##### ENTRIES PROVIDED #####

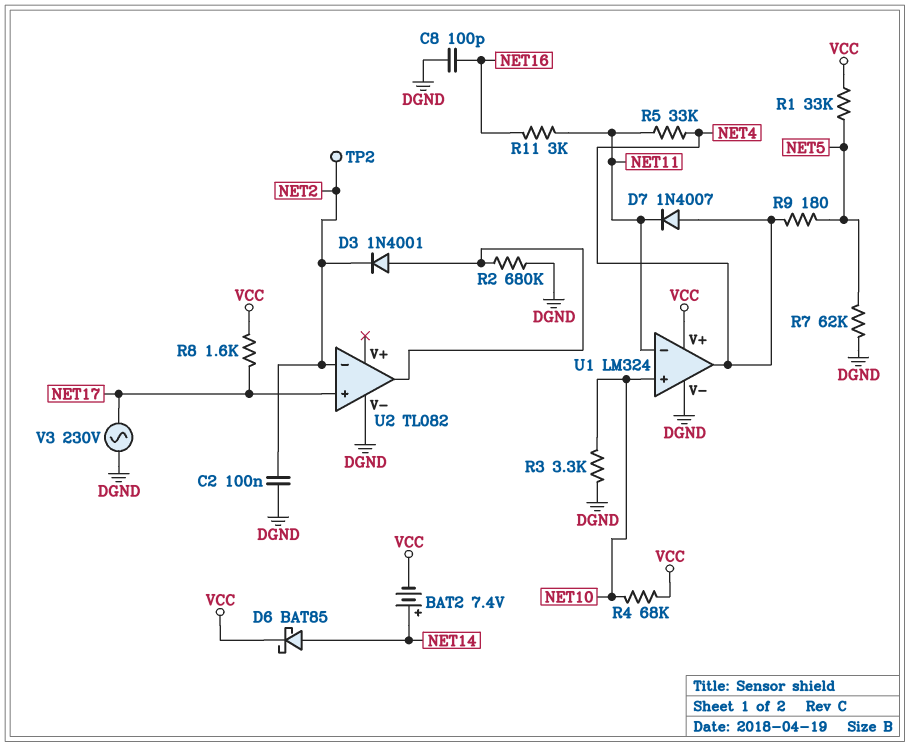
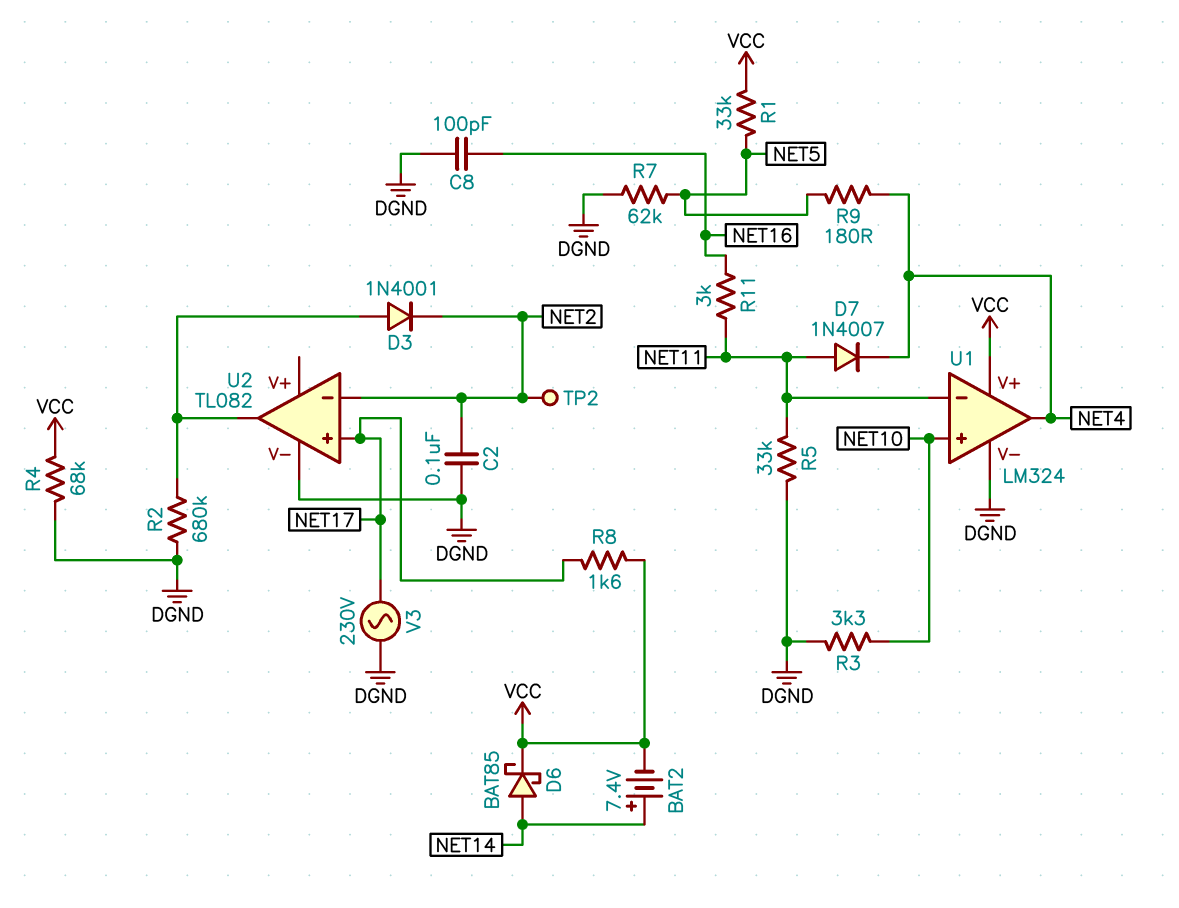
D7: diode 1N4007 (A NET4, K NET11) -> diode 1N4007 (A NET11, K NET4)
R4: 68k (NET10, VCC) -> 68k (DGND, VCC)
R5: 33k (NET4, NET11) -> 33k (DGND, NET11)

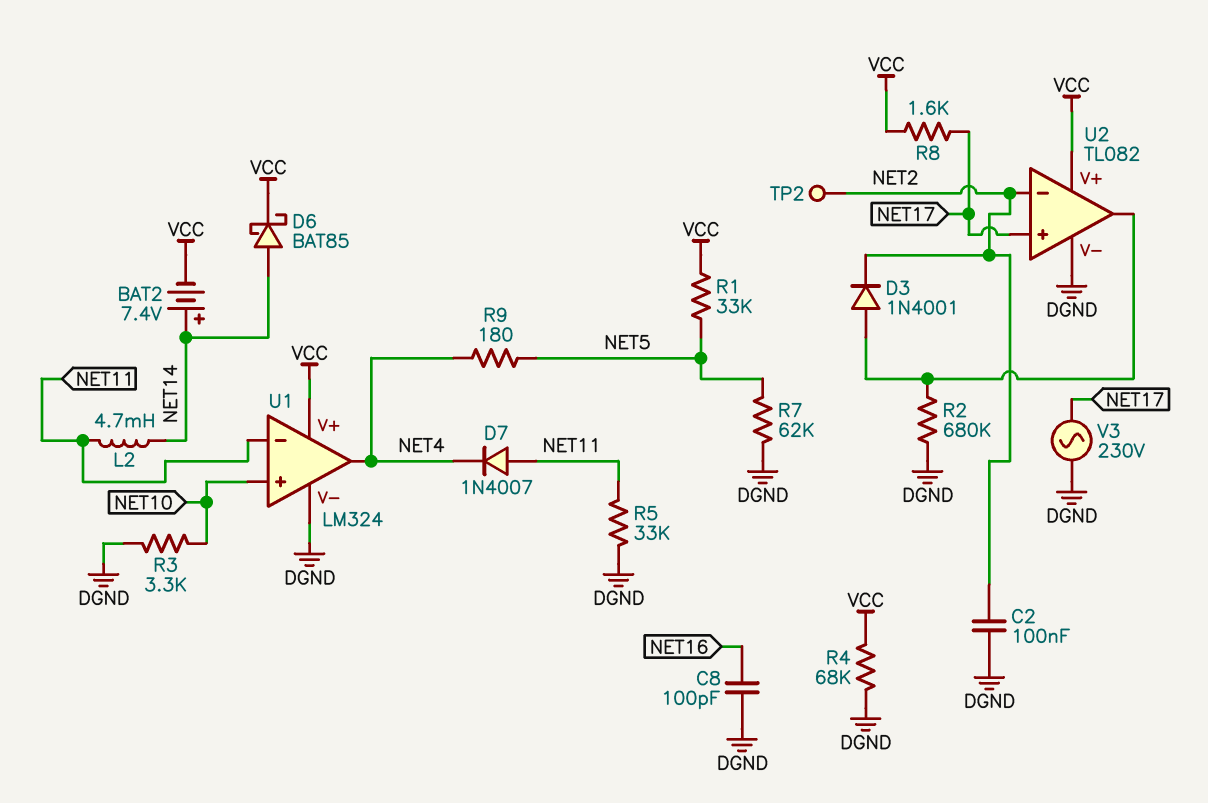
L2: none -> 4.7mH (NET11, NET14)
R11: 3k (NET11, NET16) -> none
U2 pin V+: none -> VCC

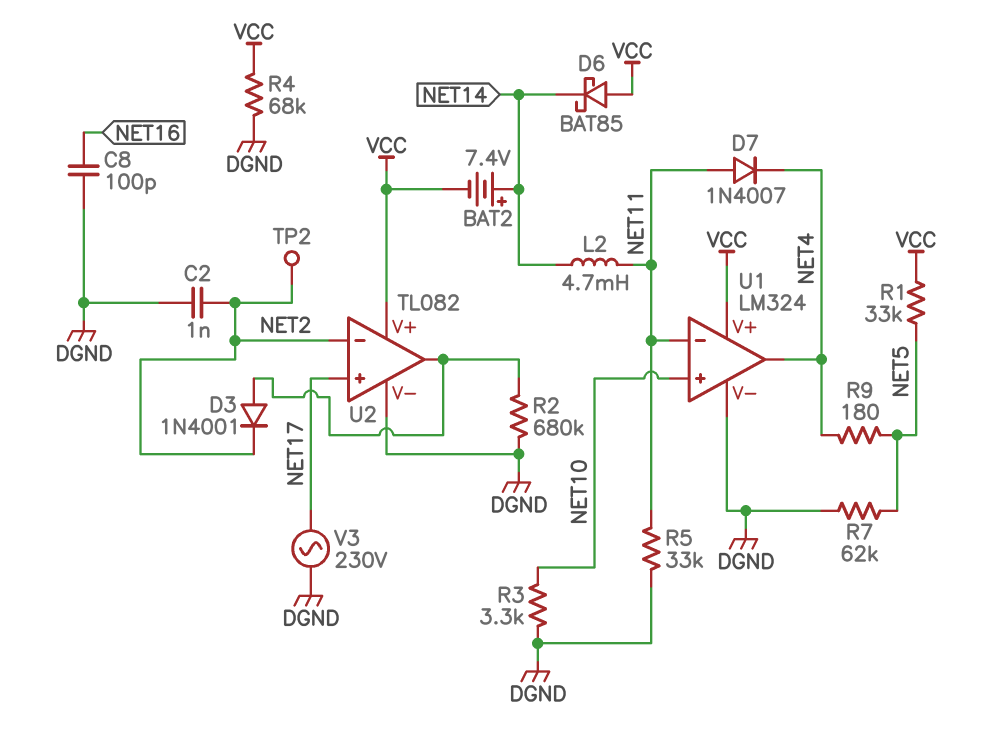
C2: 100nF (DGND, NET2) -> 1nF (DGND, NET2)
D6: schottky BAT85 (A NET14, K VCC) -> schottky BAT85 (A VCC, K NET14)
R8: 1.6k (NET17, VCC) -> none

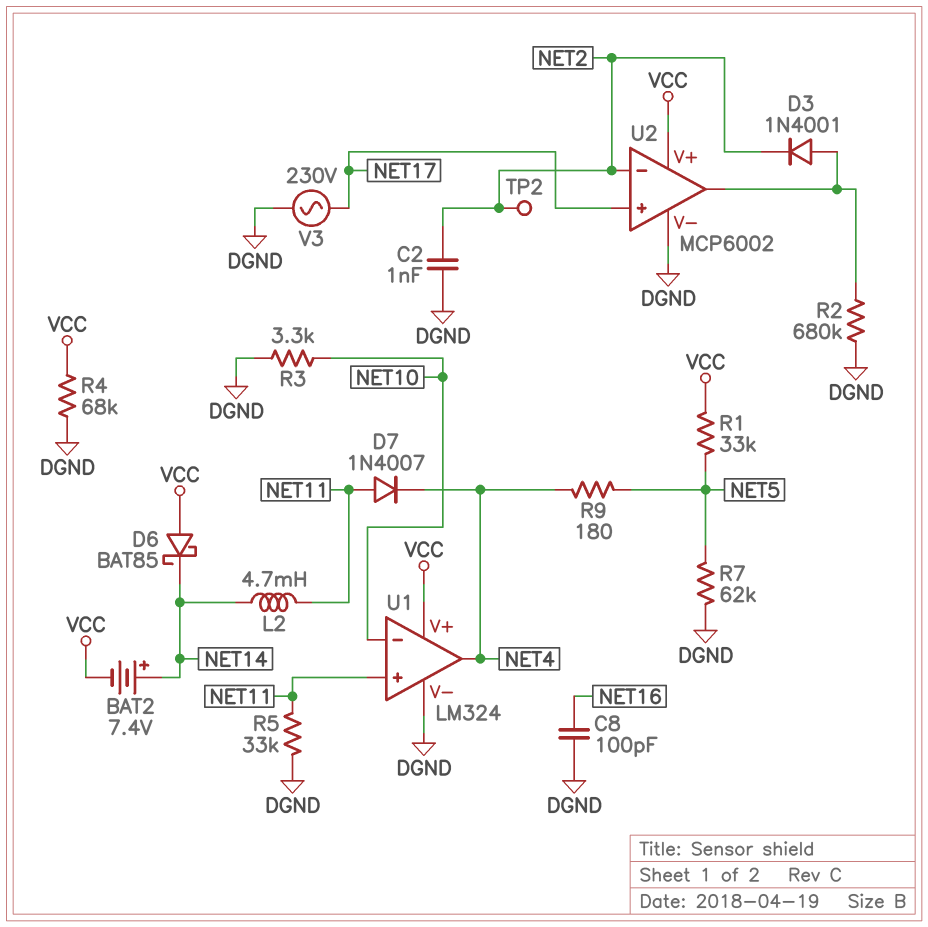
U1 pin in+: NET10 -> NET11
U1 pin in-: NET11 -> NET10
U2: TL082 -> MCP6002

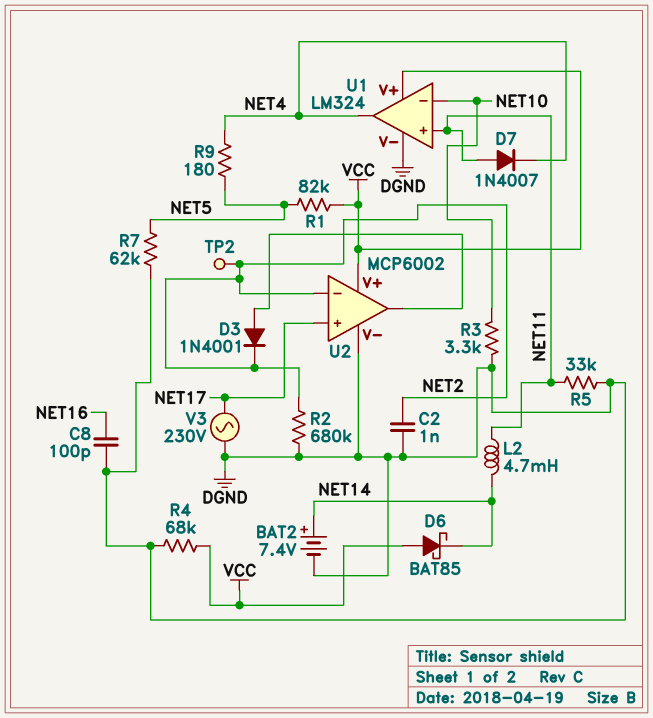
BAT2: 7.4V (plus NET14, minus VCC) -> 7.4V (plus NET14, minus DGND)
R1: 33k (NET5, VCC) -> 82k (NET5, VCC)
R2: 680k (DGND, U2/out) -> 680k (DGND, NET2)

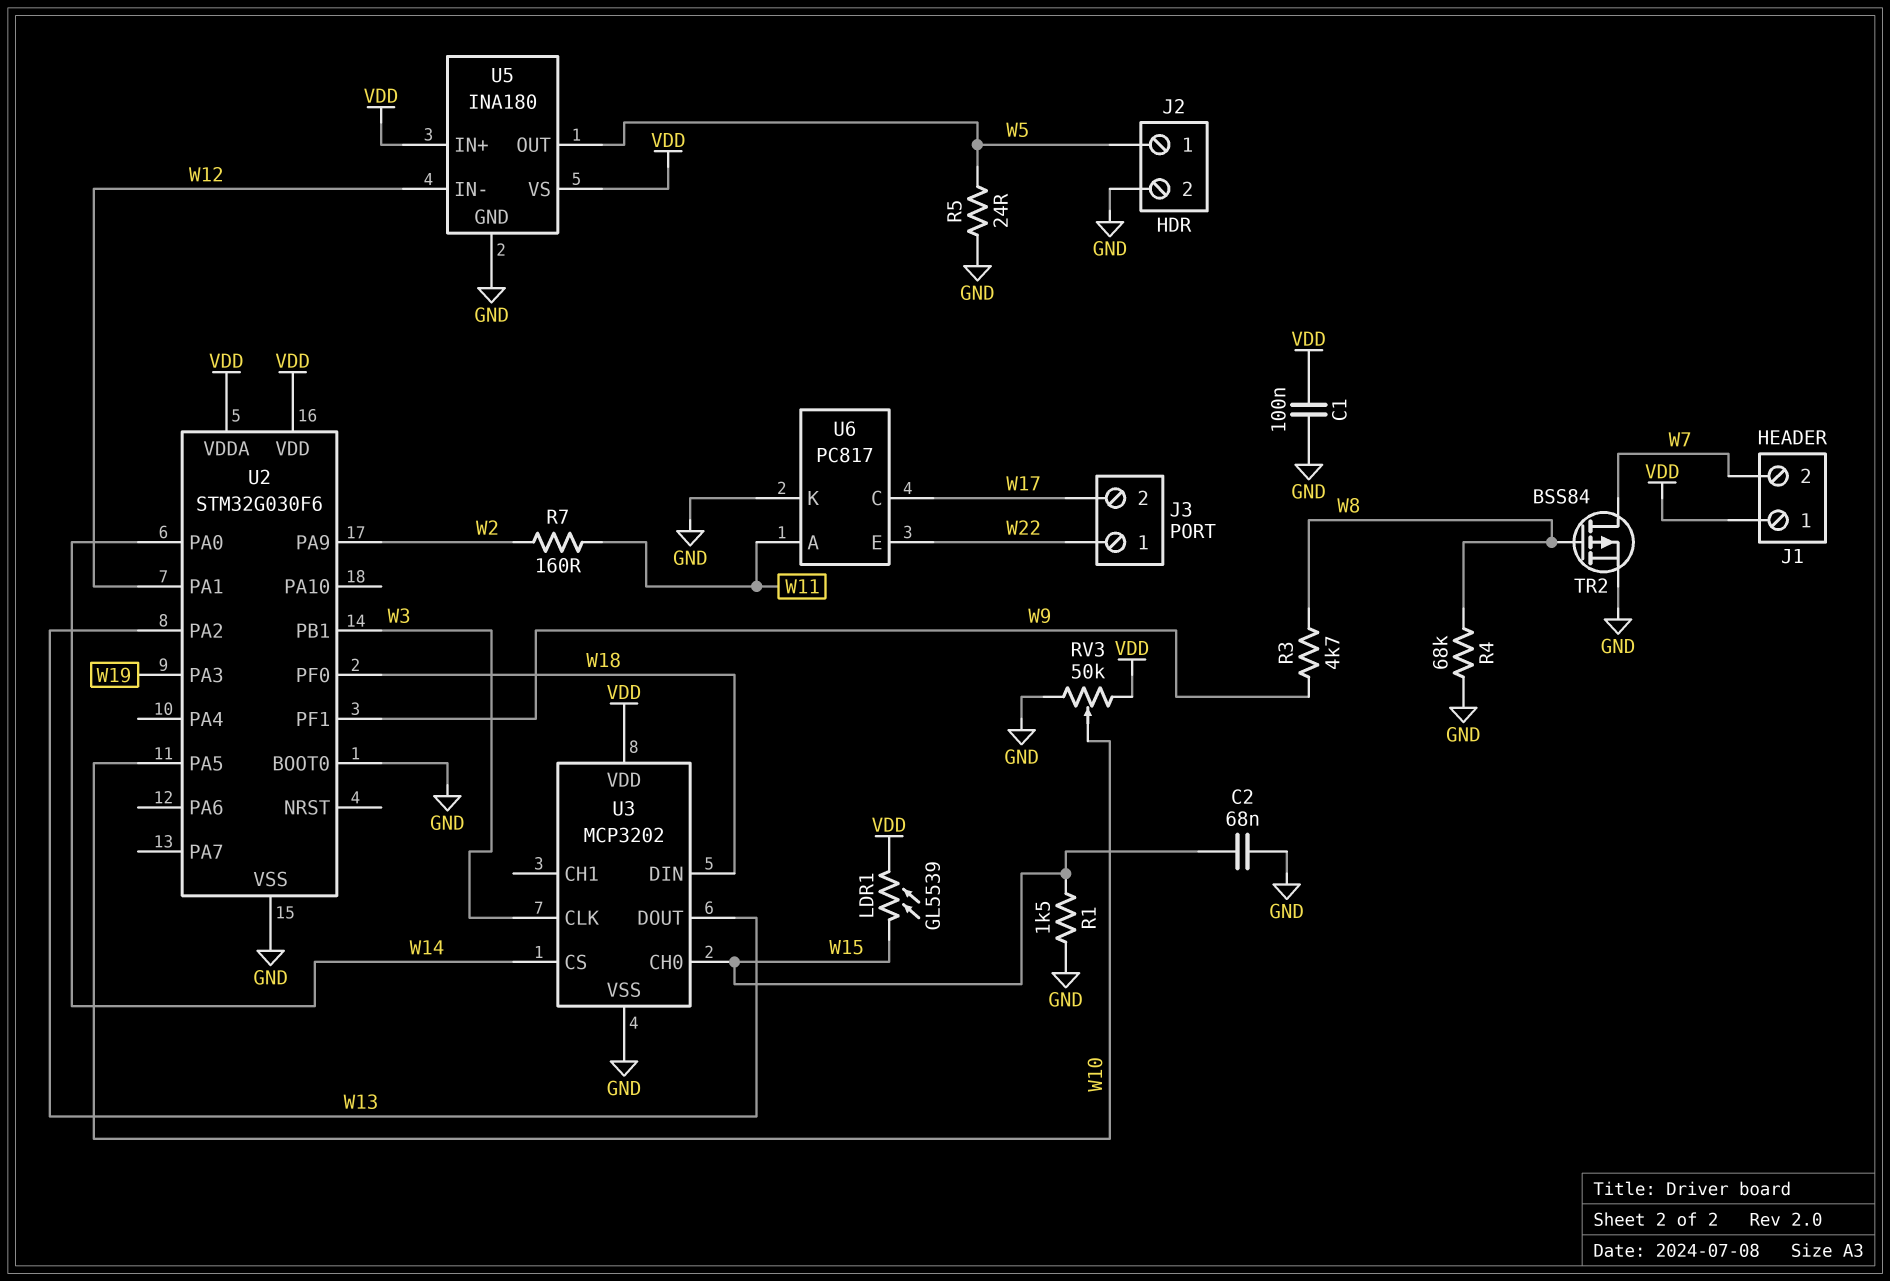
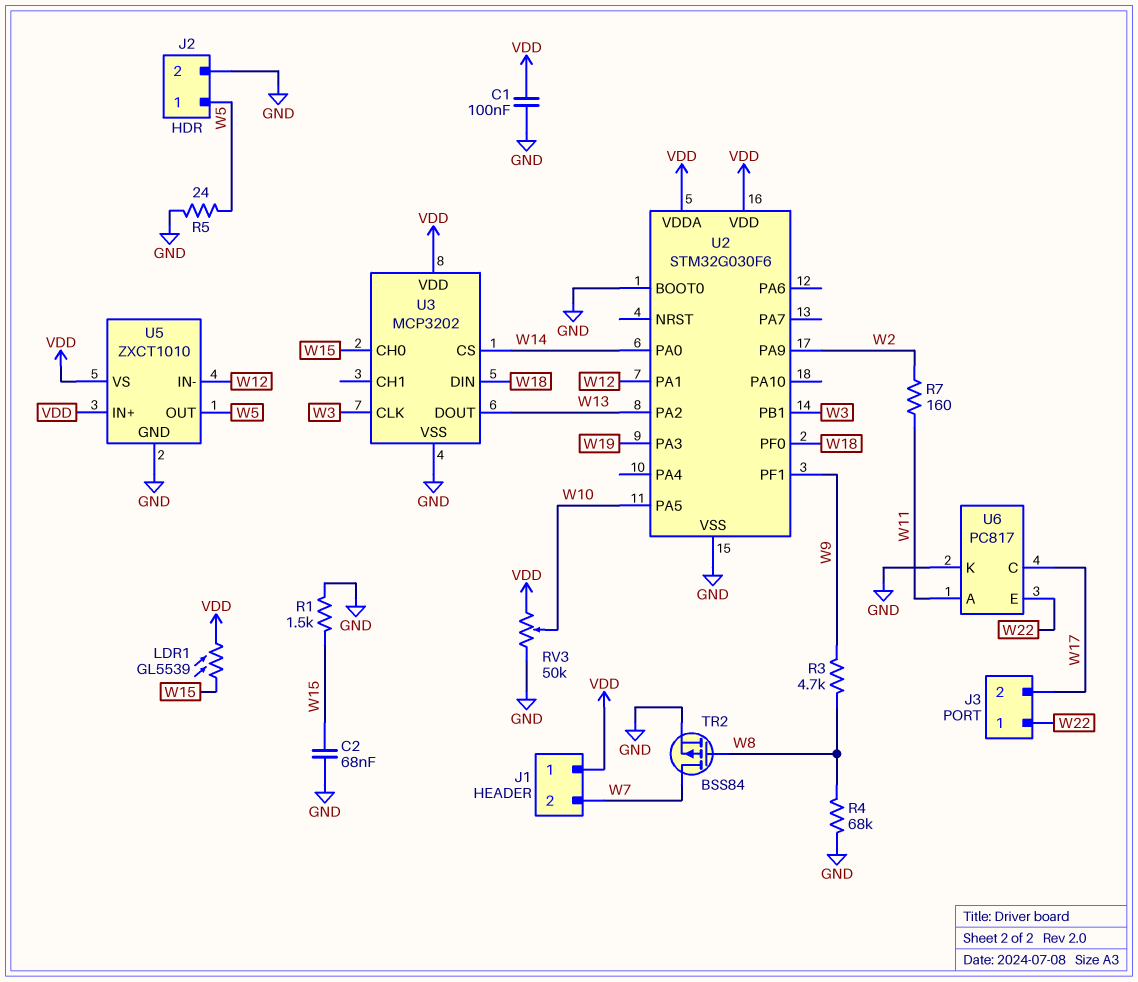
U5: INA180 -> ZXCT1010

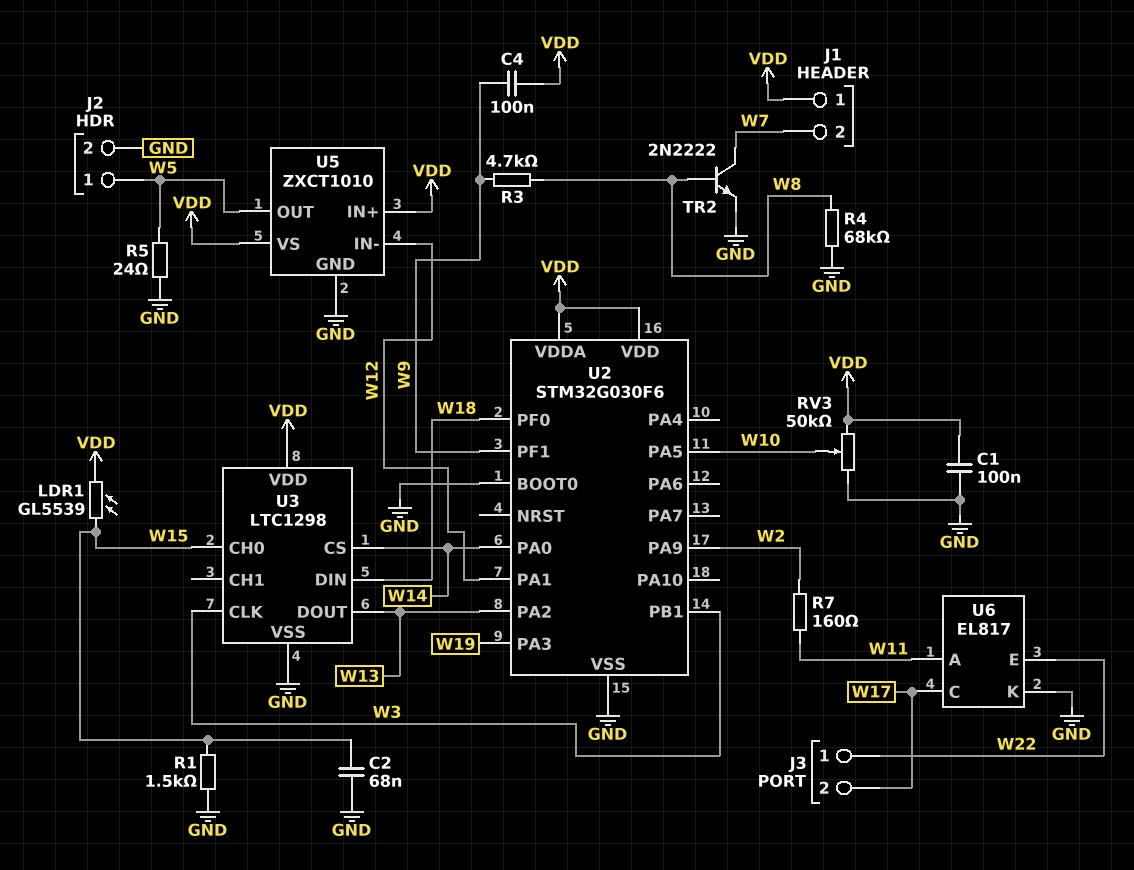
C4: none -> 100nF (VDD, W9)
TR2: PMOS BSS84 (G W8, D W7, S GND) -> NPN 2N2222 (B W8, C W7, E GND)
U3: MCP3202 -> LTC1298
U6: PC817 -> EL817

#####

## WHAT IS REQUIRED
Could you retype every record above exactly, leaving the pictures out?

## COMPLETED TASK
D7: diode 1N4007 (A NET4, K NET11) -> diode 1N4007 (A NET11, K NET4)
R4: 68k (NET10, VCC) -> 68k (DGND, VCC)
R5: 33k (NET4, NET11) -> 33k (DGND, NET11)

L2: none -> 4.7mH (NET11, NET14)
R11: 3k (NET11, NET16) -> none
U2 pin V+: none -> VCC

C2: 100nF (DGND, NET2) -> 1nF (DGND, NET2)
D6: schottky BAT85 (A NET14, K VCC) -> schottky BAT85 (A VCC, K NET14)
R8: 1.6k (NET17, VCC) -> none

U1 pin in+: NET10 -> NET11
U1 pin in-: NET11 -> NET10
U2: TL082 -> MCP6002

BAT2: 7.4V (plus NET14, minus VCC) -> 7.4V (plus NET14, minus DGND)
R1: 33k (NET5, VCC) -> 82k (NET5, VCC)
R2: 680k (DGND, U2/out) -> 680k (DGND, NET2)

U5: INA180 -> ZXCT1010

C4: none -> 100nF (VDD, W9)
TR2: PMOS BSS84 (G W8, D W7, S GND) -> NPN 2N2222 (B W8, C W7, E GND)
U3: MCP3202 -> LTC1298
U6: PC817 -> EL817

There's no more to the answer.